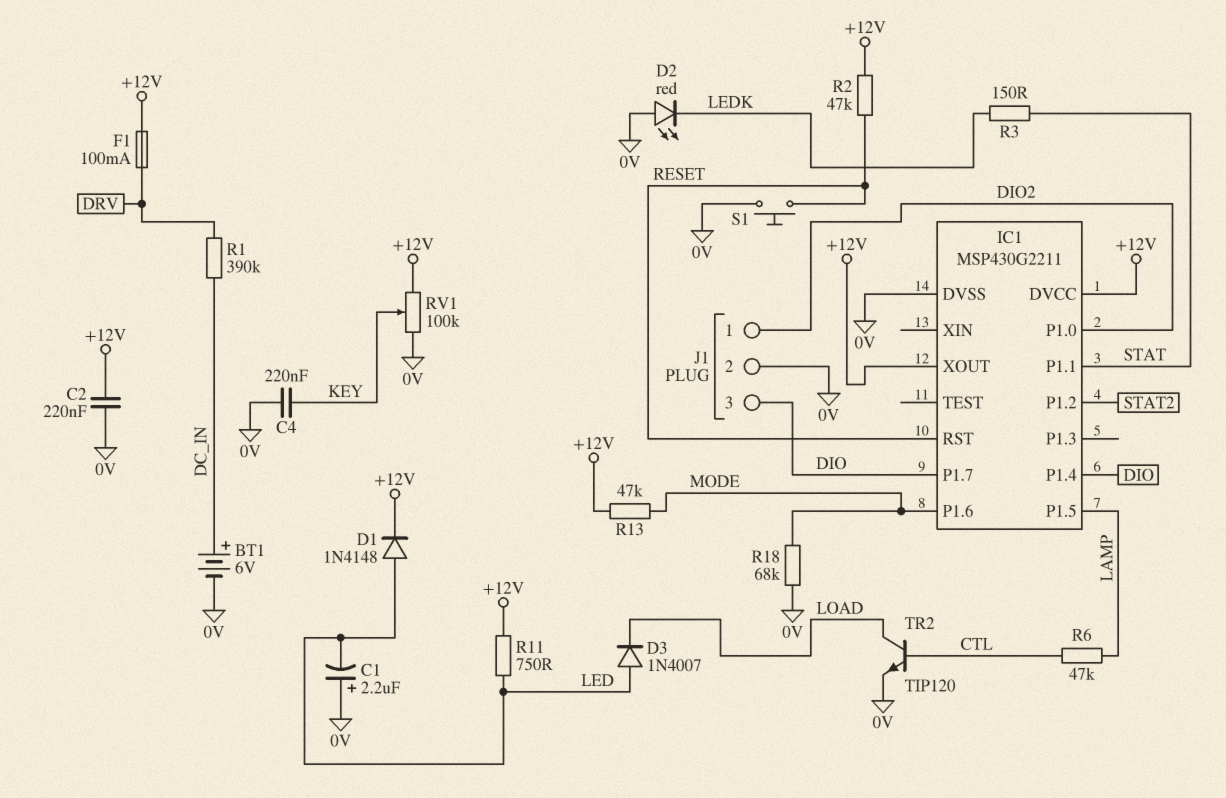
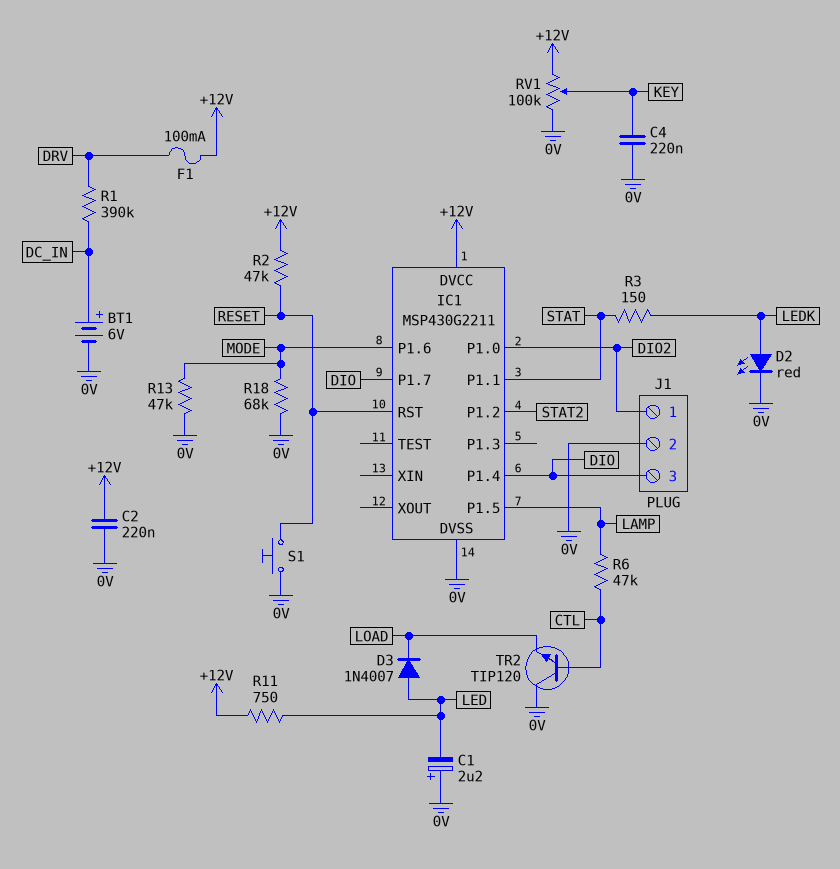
D1: diode 1N4148 (A LED, K +12V) -> none
D2: LED red (A 0V, K LEDK) -> LED red (A LEDK, K 0V)
IC1 pin XOUT: +12V -> none
R13: 47k (+12V, MODE) -> 47k (0V, MODE)
TR2: NPN TIP120 (B CTL, C LOAD, E 0V) -> NPN TIP120 (B CTL, C 0V, E LOAD)

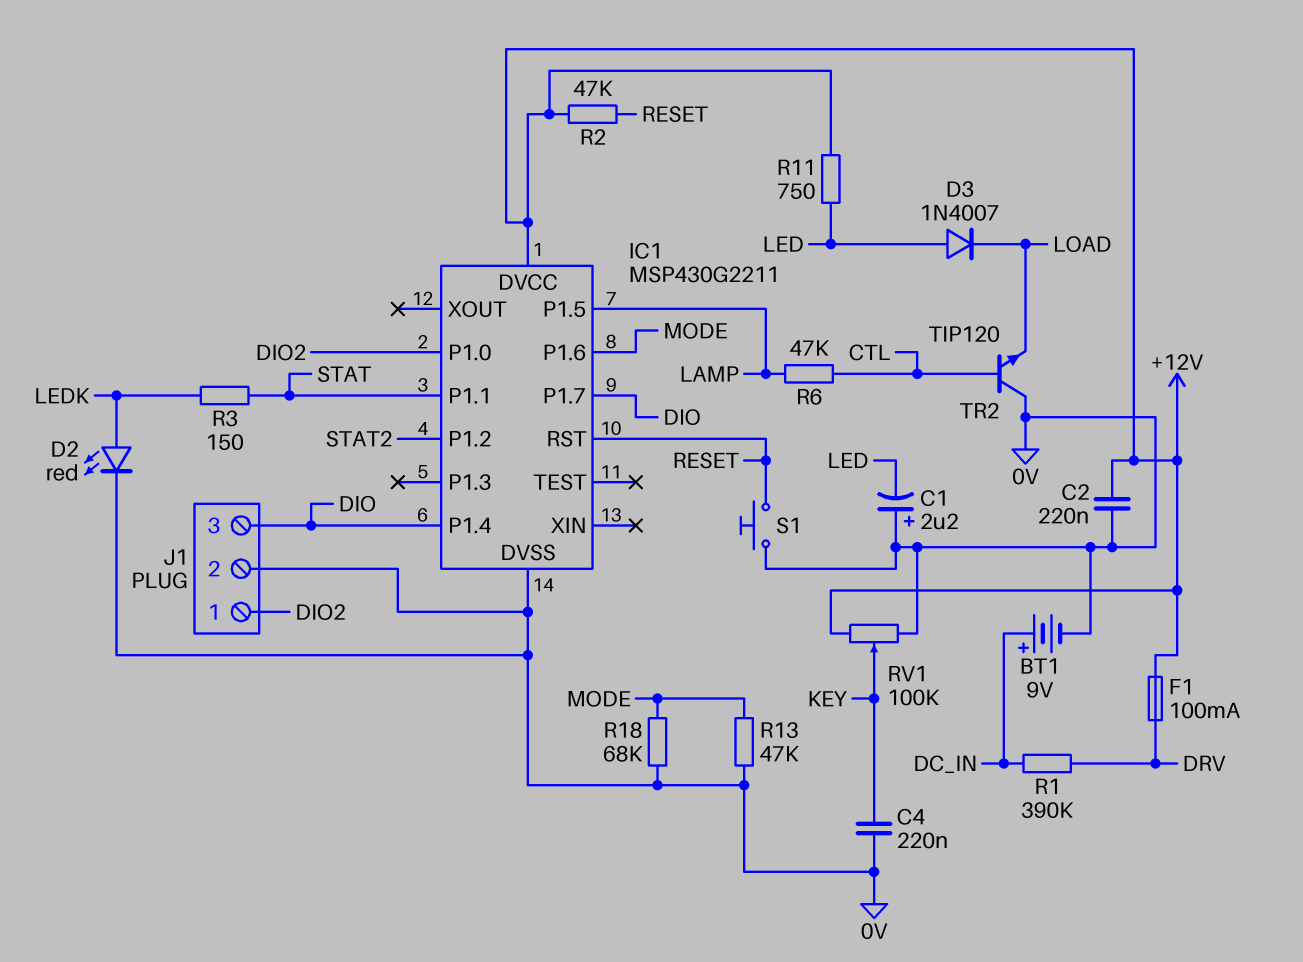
BT1: 6V (plus DC_IN, minus 0V) -> 9V (plus DC_IN, minus 0V)

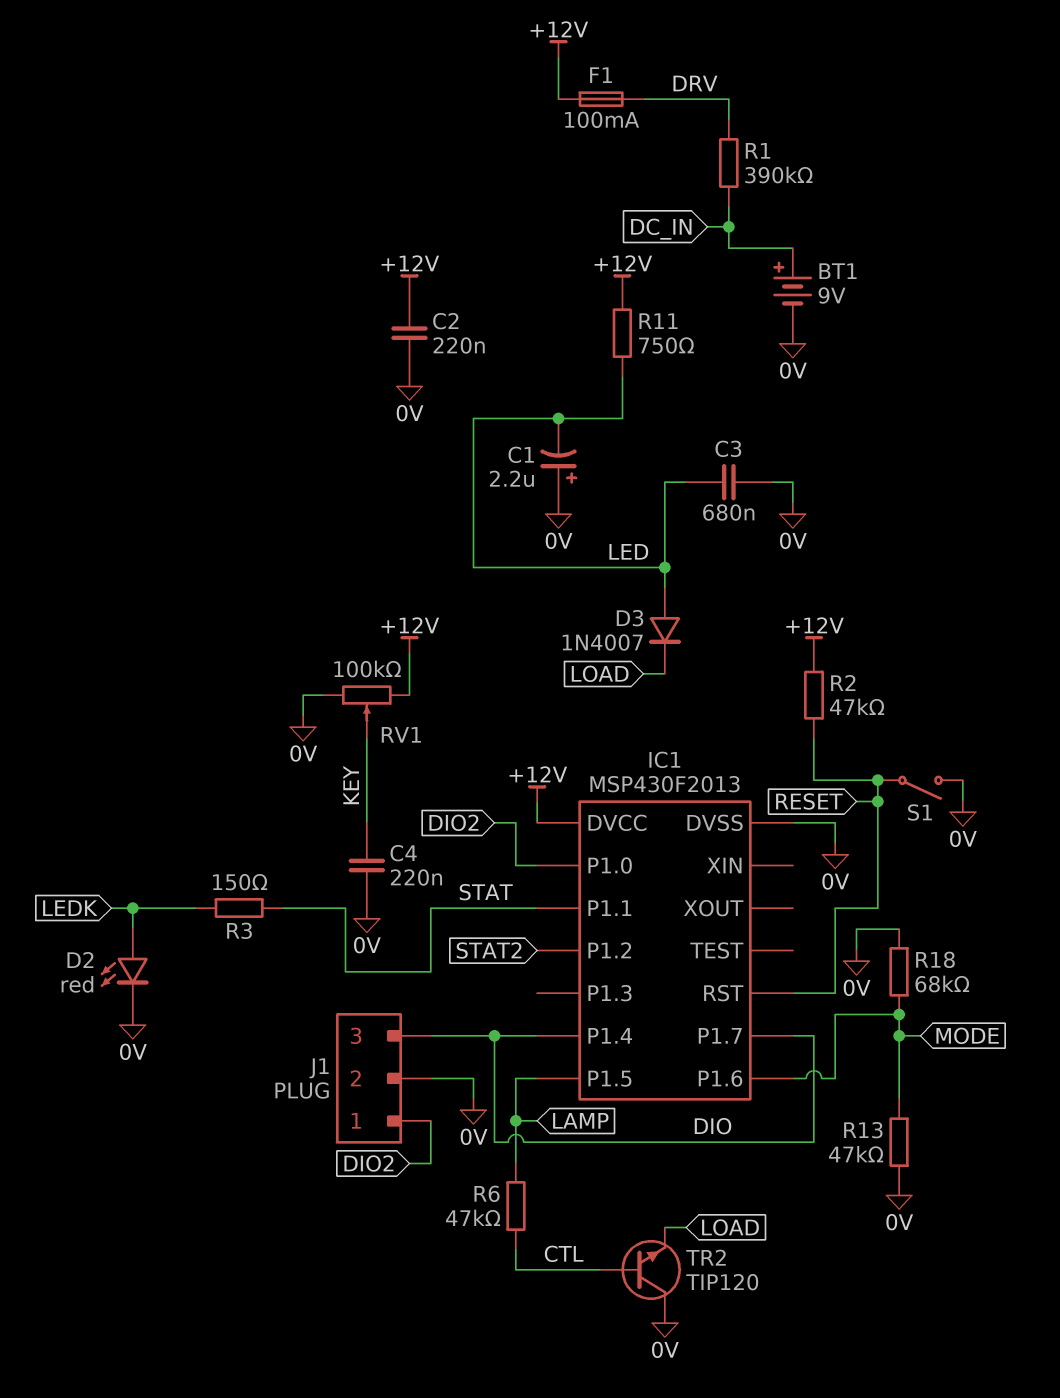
C3: none -> 680nF (0V, LED)
IC1: MSP430G2211 -> MSP430F2013
S1: button (0V, RESET) -> switch (0V, RESET)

======

> [Assignment]
In full and without error, repeat the listing above, omitting its images.

> [Expected answer]
D1: diode 1N4148 (A LED, K +12V) -> none
D2: LED red (A 0V, K LEDK) -> LED red (A LEDK, K 0V)
IC1 pin XOUT: +12V -> none
R13: 47k (+12V, MODE) -> 47k (0V, MODE)
TR2: NPN TIP120 (B CTL, C LOAD, E 0V) -> NPN TIP120 (B CTL, C 0V, E LOAD)

BT1: 6V (plus DC_IN, minus 0V) -> 9V (plus DC_IN, minus 0V)

C3: none -> 680nF (0V, LED)
IC1: MSP430G2211 -> MSP430F2013
S1: button (0V, RESET) -> switch (0V, RESET)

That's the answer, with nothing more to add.